-- Given data follows --

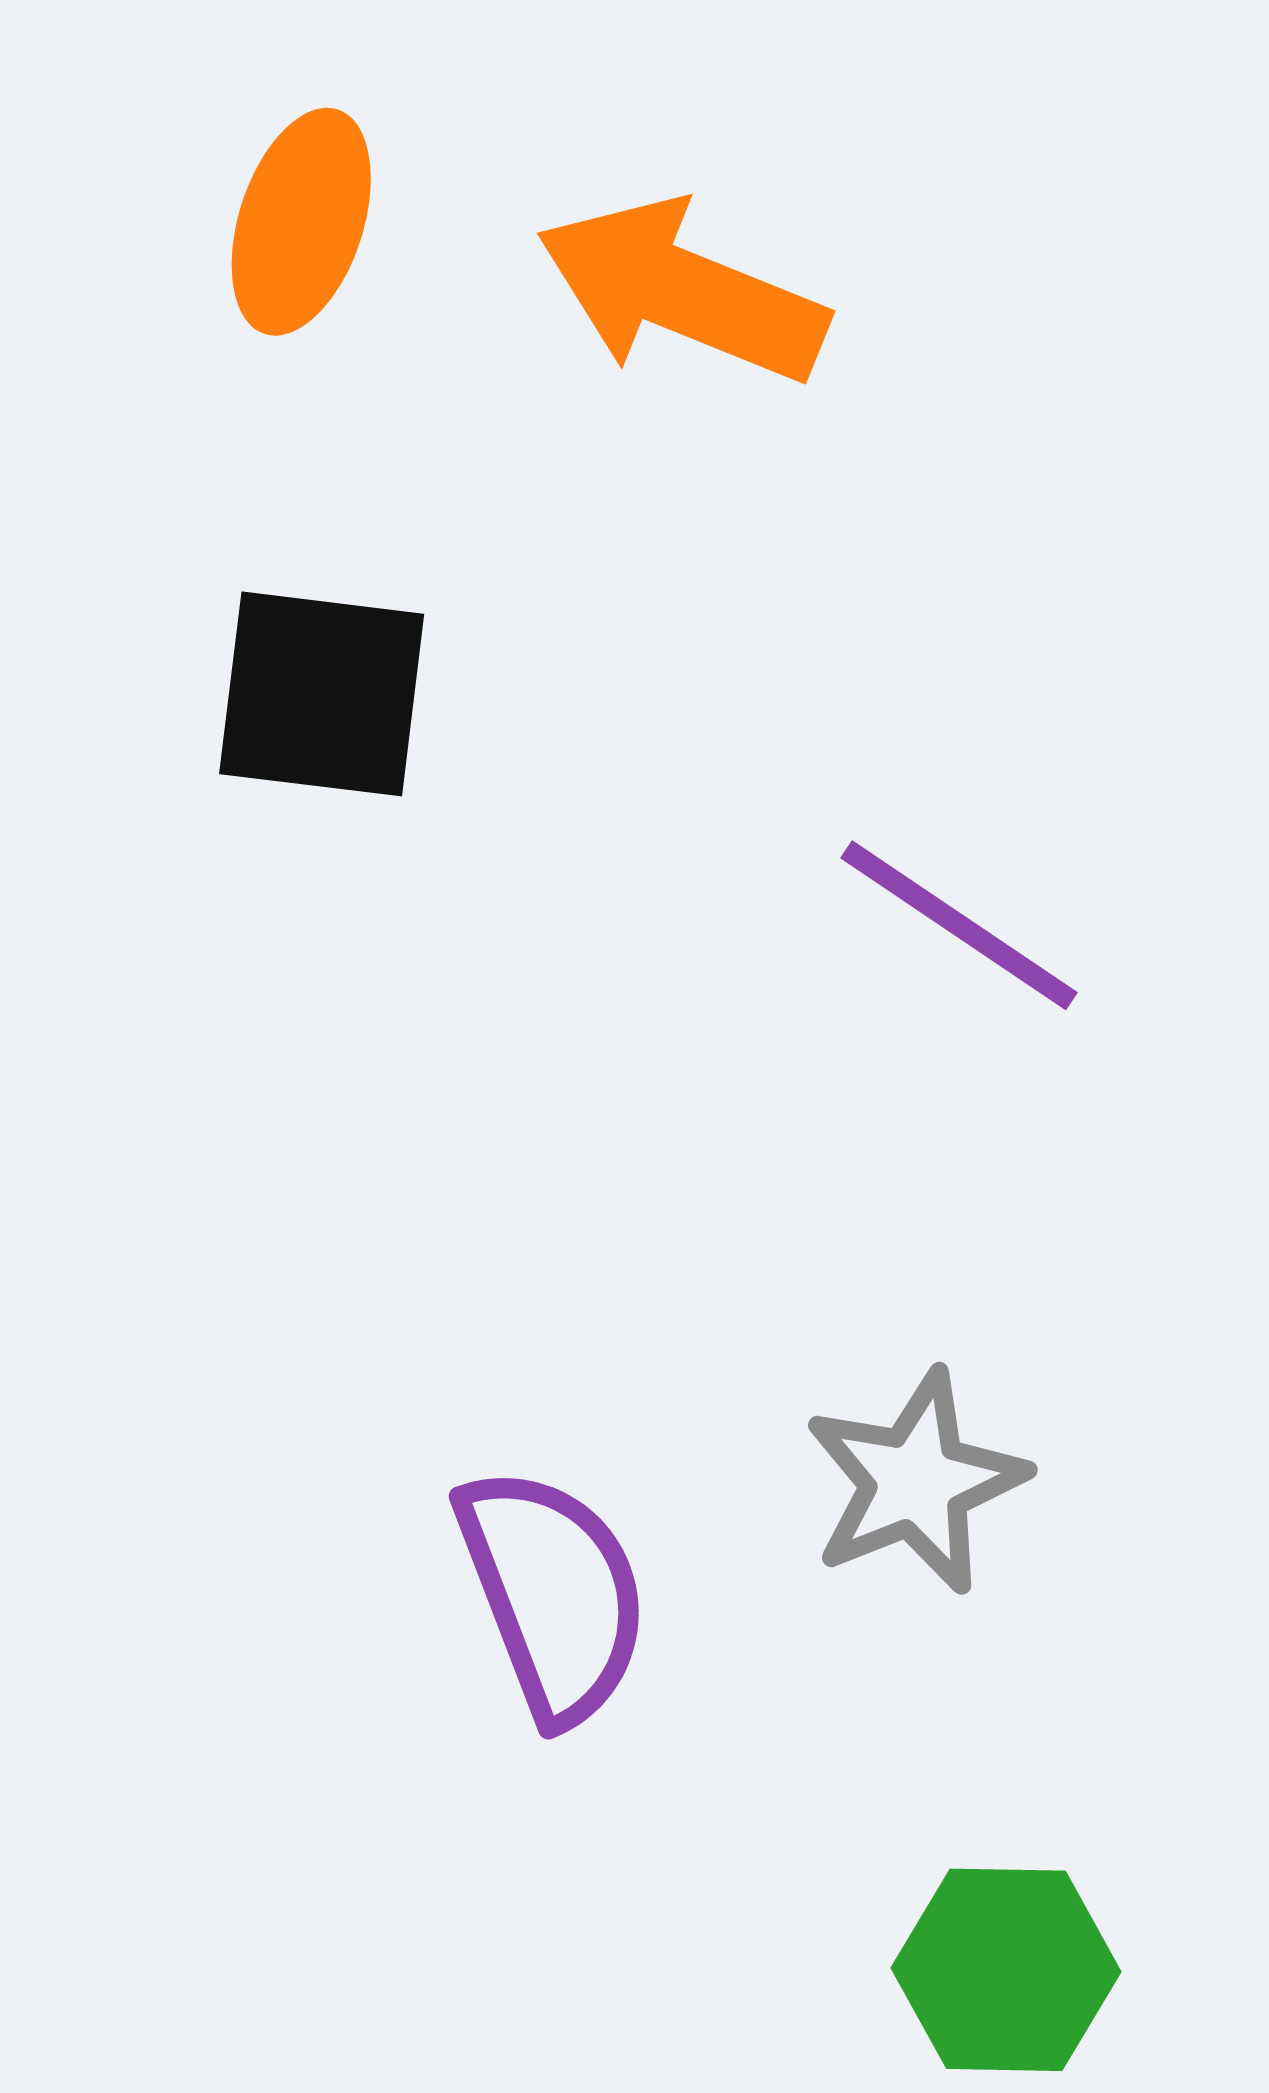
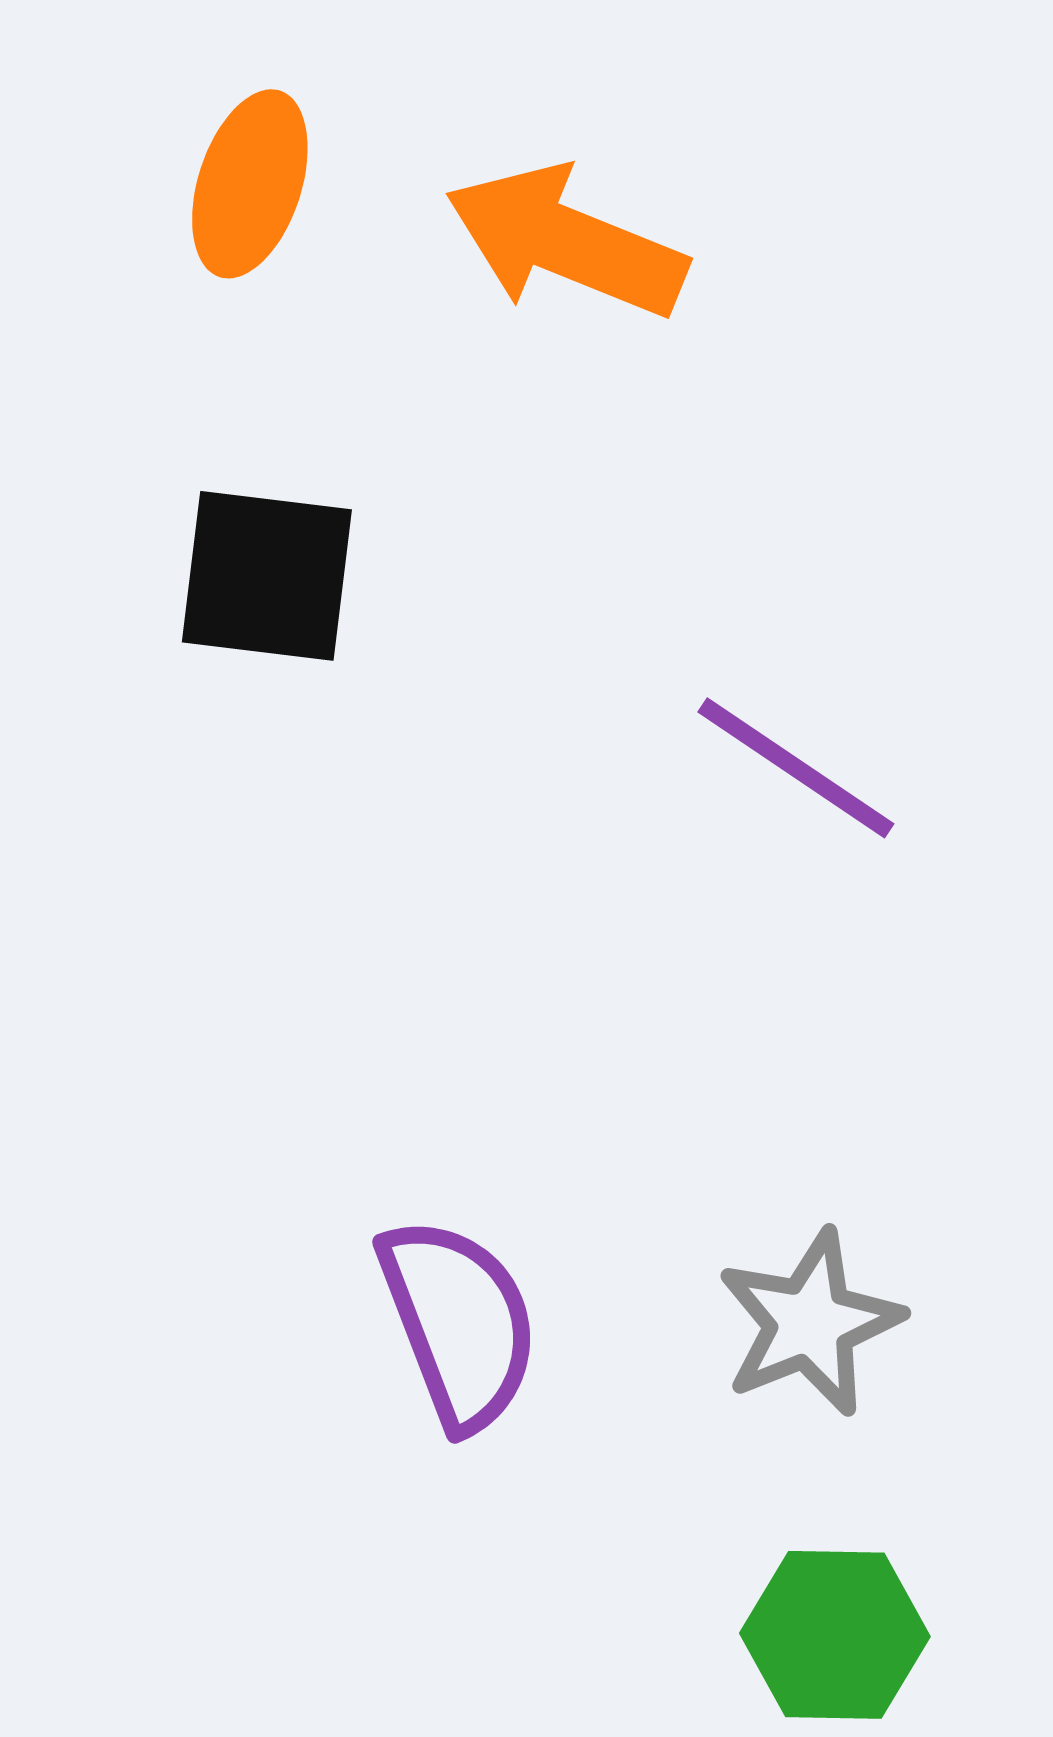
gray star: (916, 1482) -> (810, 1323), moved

-- Given data concluded --
-- Given data follows --

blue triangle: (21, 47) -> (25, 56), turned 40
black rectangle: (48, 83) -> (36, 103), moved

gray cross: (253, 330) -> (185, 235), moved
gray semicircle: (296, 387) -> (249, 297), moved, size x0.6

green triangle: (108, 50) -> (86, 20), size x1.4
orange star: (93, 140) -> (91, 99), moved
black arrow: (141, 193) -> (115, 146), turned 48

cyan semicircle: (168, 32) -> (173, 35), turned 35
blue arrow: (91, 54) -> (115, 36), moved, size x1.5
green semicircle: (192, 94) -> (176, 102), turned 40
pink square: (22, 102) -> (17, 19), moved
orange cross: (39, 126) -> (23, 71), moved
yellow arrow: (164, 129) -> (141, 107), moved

-- Given data concluded --

--- Assigned task ---
Within the material above, transcribe exactly the lines that run from the line holding "green triangle: (108, 50)" through the line holding "yellow arrow: (164, 129) -> (141, 107), moved".

--- Answer section ---
green triangle: (108, 50) -> (86, 20), size x1.4
orange star: (93, 140) -> (91, 99), moved
black arrow: (141, 193) -> (115, 146), turned 48

cyan semicircle: (168, 32) -> (173, 35), turned 35
blue arrow: (91, 54) -> (115, 36), moved, size x1.5
green semicircle: (192, 94) -> (176, 102), turned 40
pink square: (22, 102) -> (17, 19), moved
orange cross: (39, 126) -> (23, 71), moved
yellow arrow: (164, 129) -> (141, 107), moved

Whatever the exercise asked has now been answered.